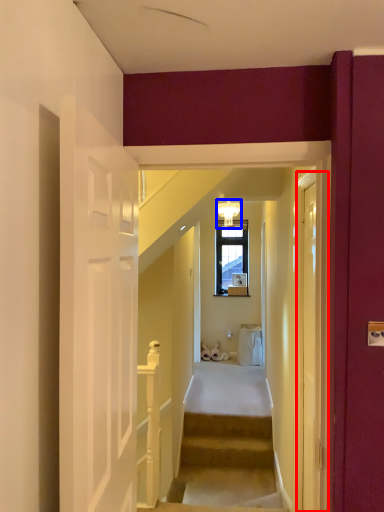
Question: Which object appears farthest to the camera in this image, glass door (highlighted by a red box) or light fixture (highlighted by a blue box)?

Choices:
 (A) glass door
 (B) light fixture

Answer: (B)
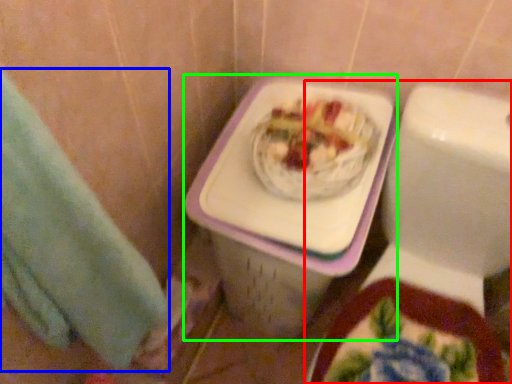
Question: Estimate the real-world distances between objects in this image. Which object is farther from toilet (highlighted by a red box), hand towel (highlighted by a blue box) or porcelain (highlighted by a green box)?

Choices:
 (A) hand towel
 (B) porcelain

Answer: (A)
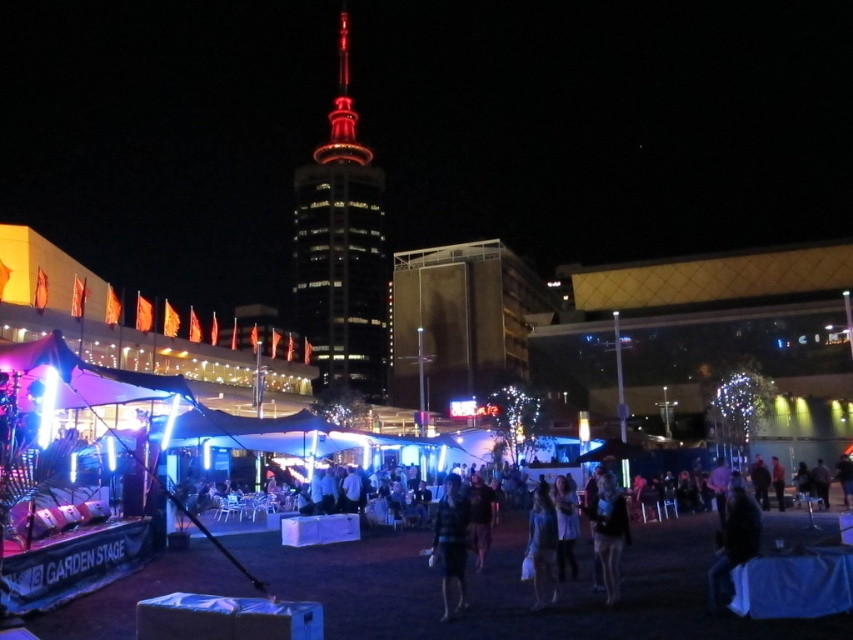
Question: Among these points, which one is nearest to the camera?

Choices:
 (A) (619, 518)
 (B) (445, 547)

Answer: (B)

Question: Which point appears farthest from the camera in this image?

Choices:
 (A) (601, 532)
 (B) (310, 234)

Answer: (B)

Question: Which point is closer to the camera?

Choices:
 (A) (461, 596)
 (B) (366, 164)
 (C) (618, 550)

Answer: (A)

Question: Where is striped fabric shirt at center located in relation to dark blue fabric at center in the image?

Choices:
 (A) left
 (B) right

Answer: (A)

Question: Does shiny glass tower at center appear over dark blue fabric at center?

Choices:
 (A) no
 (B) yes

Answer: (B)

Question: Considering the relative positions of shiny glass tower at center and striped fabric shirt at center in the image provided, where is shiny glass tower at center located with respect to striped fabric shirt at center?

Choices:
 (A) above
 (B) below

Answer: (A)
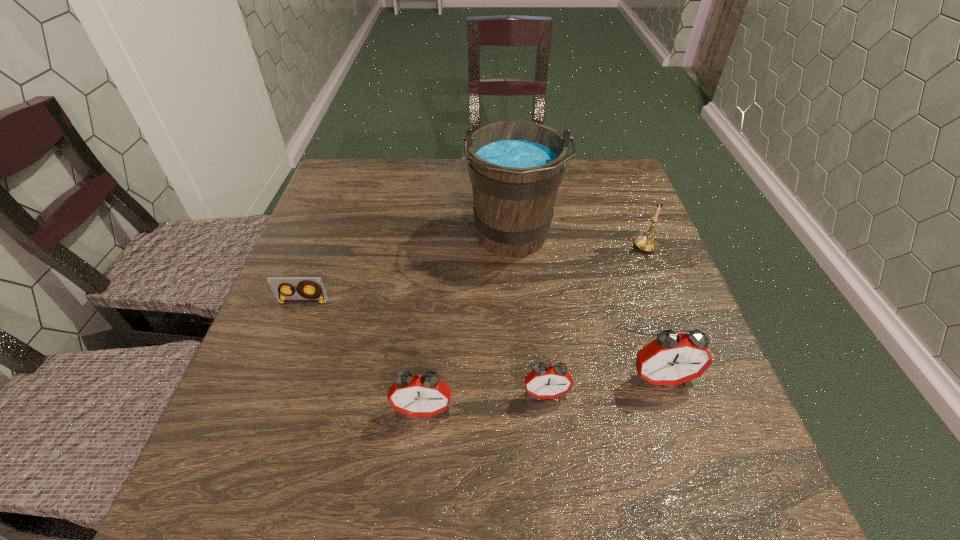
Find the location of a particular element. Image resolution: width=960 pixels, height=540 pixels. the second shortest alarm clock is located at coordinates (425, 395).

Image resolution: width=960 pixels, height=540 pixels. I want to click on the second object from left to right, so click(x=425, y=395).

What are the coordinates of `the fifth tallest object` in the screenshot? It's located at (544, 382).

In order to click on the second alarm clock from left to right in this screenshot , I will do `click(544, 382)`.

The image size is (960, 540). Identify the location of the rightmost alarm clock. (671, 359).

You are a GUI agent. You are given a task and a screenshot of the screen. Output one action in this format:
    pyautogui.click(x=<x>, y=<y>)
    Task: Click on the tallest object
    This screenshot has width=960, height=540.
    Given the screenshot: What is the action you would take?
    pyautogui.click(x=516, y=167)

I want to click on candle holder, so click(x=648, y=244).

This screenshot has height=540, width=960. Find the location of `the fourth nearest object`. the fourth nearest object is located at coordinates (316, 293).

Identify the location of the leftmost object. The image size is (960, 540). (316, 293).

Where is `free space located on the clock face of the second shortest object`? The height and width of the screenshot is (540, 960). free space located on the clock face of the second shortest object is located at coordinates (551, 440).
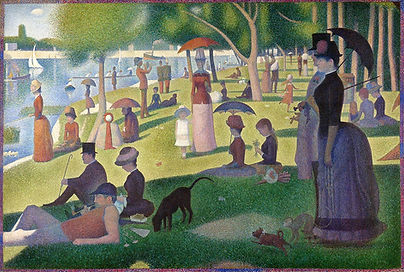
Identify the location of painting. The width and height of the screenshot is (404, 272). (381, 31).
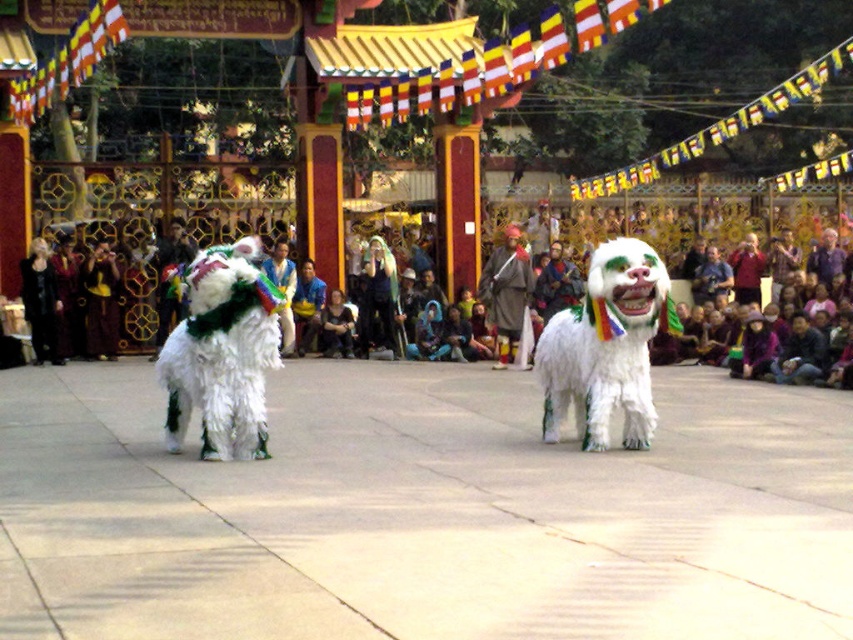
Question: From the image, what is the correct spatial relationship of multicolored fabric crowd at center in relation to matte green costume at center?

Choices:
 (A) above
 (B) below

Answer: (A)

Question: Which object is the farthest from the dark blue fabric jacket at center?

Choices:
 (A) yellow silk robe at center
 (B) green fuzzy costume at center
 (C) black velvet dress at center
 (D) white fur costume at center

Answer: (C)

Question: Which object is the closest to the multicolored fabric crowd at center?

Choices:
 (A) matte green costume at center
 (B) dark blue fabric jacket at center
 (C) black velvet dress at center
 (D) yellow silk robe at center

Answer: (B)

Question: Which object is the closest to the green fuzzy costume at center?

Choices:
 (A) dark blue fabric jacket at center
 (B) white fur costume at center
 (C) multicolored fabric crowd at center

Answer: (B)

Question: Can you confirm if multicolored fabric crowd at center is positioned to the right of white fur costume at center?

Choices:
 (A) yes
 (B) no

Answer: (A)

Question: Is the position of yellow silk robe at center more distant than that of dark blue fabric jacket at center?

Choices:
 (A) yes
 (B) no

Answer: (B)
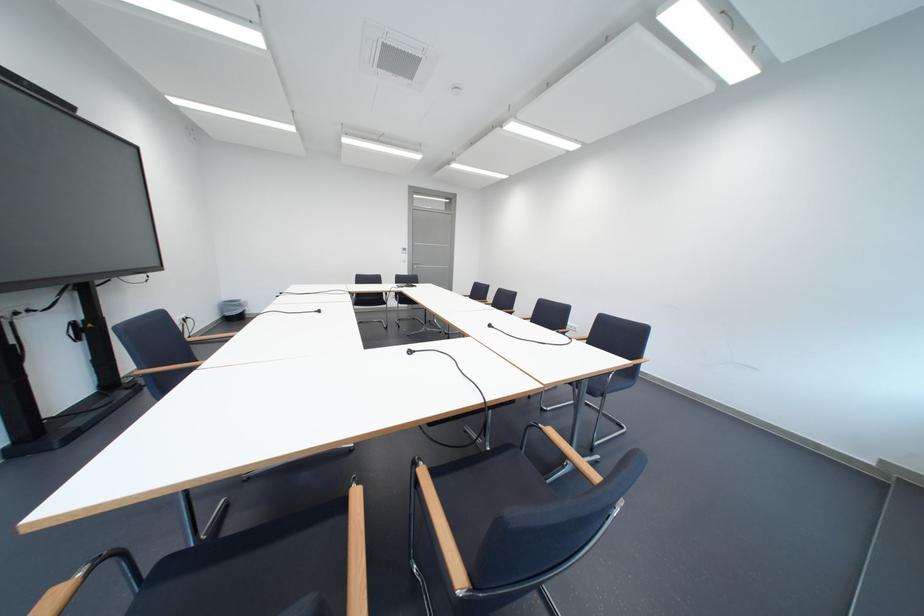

- AIM OF THE EXERCISE
Write every line of the records above as a JSON list of strings, one string per line, skipping blank lines. Leave the pictures out of the answer.

- ANSWER TO THIS EXERCISE
[
  "Question: Which object appears farthest to the camera in this image, glass door (highlighted by a red box) or light fixture (highlighted by a blue box)?",
  "Choices:",
  " (A) glass door",
  " (B) light fixture",
  "Answer: (B)",
  "Question: Estimate the real-world distances between objects in this image. Which object is farther from toilet (highlighted by a red box), hand towel (highlighted by a blue box) or porcelain (highlighted by a green box)?",
  "Choices:",
  " (A) hand towel",
  " (B) porcelain",
  "Answer: (A)",
  "Question: Among these points, which one is nearest to the camera?",
  "Choices:",
  " (A) (619, 518)",
  " (B) (445, 547)",
  "Answer: (B)",
  "Question: Which point appears farthest from the camera in this image?",
  "Choices:",
  " (A) (601, 532)",
  " (B) (310, 234)",
  "Answer: (B)",
  "Question: Which point is closer to the camera?",
  "Choices:",
  " (A) (461, 596)",
  " (B) (366, 164)",
  " (C) (618, 550)",
  "Answer: (A)",
  "Question: Where is striped fabric shirt at center located in relation to dark blue fabric at center in the image?",
  "Choices:",
  " (A) left",
  " (B) right",
  "Answer: (A)",
  "Question: Does shiny glass tower at center appear over dark blue fabric at center?",
  "Choices:",
  " (A) no",
  " (B) yes",
  "Answer: (B)",
  "Question: Considering the relative positions of shiny glass tower at center and striped fabric shirt at center in the image provided, where is shiny glass tower at center located with respect to striped fabric shirt at center?",
  "Choices:",
  " (A) above",
  " (B) below",
  "Answer: (A)",
  "Find the location of a particular element. Image resolution: width=960 pixels, height=540 pixels. the second shortest alarm clock is located at coordinates (425, 395).",
  "Image resolution: width=960 pixels, height=540 pixels. I want to click on the second object from left to right, so click(x=425, y=395).",
  "What are the coordinates of `the fifth tallest object` in the screenshot? It's located at (544, 382).",
  "In order to click on the second alarm clock from left to right in this screenshot , I will do `click(544, 382)`.",
  "The image size is (960, 540). Identify the location of the rightmost alarm clock. (671, 359).",
  "You are a GUI agent. You are given a task and a screenshot of the screen. Output one action in this format:",
  "    pyautogui.click(x=<x>, y=<y>)",
  "    Task: Click on the tallest object",
  "    This screenshot has width=960, height=540.",
  "    Given the screenshot: What is the action you would take?",
  "    pyautogui.click(x=516, y=167)",
  "I want to click on candle holder, so click(x=648, y=244).",
  "This screenshot has height=540, width=960. Find the location of `the fourth nearest object`. the fourth nearest object is located at coordinates (316, 293).",
  "Identify the location of the leftmost object. The image size is (960, 540). (316, 293).",
  "Where is `free space located on the clock face of the second shortest object`? The height and width of the screenshot is (540, 960). free space located on the clock face of the second shortest object is located at coordinates (551, 440).",
  "Identify the location of painting. The width and height of the screenshot is (404, 272). (381, 31).",
  "Question: From the image, what is the correct spatial relationship of multicolored fabric crowd at center in relation to matte green costume at center?",
  "Choices:",
  " (A) above",
  " (B) below",
  "Answer: (A)",
  "Question: Which object is the farthest from the dark blue fabric jacket at center?",
  "Choices:",
  " (A) yellow silk robe at center",
  " (B) green fuzzy costume at center",
  " (C) black velvet dress at center",
  " (D) white fur costume at center",
  "Answer: (C)",
  "Question: Which object is the closest to the multicolored fabric crowd at center?",
  "Choices:",
  " (A) matte green costume at center",
  " (B) dark blue fabric jacket at center",
  " (C) black velvet dress at center",
  " (D) yellow silk robe at center",
  "Answer: (B)",
  "Question: Which object is the closest to the green fuzzy costume at center?",
  "Choices:",
  " (A) dark blue fabric jacket at center",
  " (B) white fur costume at center",
  " (C) multicolored fabric crowd at center",
  "Answer: (B)",
  "Question: Can you confirm if multicolored fabric crowd at center is positioned to the right of white fur costume at center?",
  "Choices:",
  " (A) yes",
  " (B) no",
  "Answer: (A)",
  "Question: Is the position of yellow silk robe at center more distant than that of dark blue fabric jacket at center?",
  "Choices:",
  " (A) yes",
  " (B) no",
  "Answer: (B)"
]